TASK INSTRUCTIONS >>
Run through the data and copy out every line that mentions the word "diamond".

DATA FOR REVIEW >>
* * * *

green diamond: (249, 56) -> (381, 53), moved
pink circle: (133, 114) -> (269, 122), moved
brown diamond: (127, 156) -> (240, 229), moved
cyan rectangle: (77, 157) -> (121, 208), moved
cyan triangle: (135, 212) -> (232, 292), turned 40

* * * *

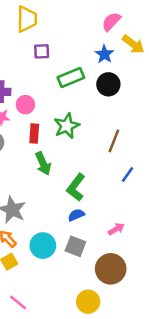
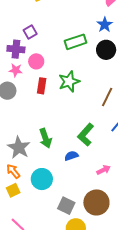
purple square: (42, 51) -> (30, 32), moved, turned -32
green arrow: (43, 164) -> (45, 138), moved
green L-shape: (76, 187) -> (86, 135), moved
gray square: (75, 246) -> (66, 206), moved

* * * *

ANSWER TO THIS PROBLEM >>
green diamond: (249, 56) -> (381, 53), moved
brown diamond: (127, 156) -> (240, 229), moved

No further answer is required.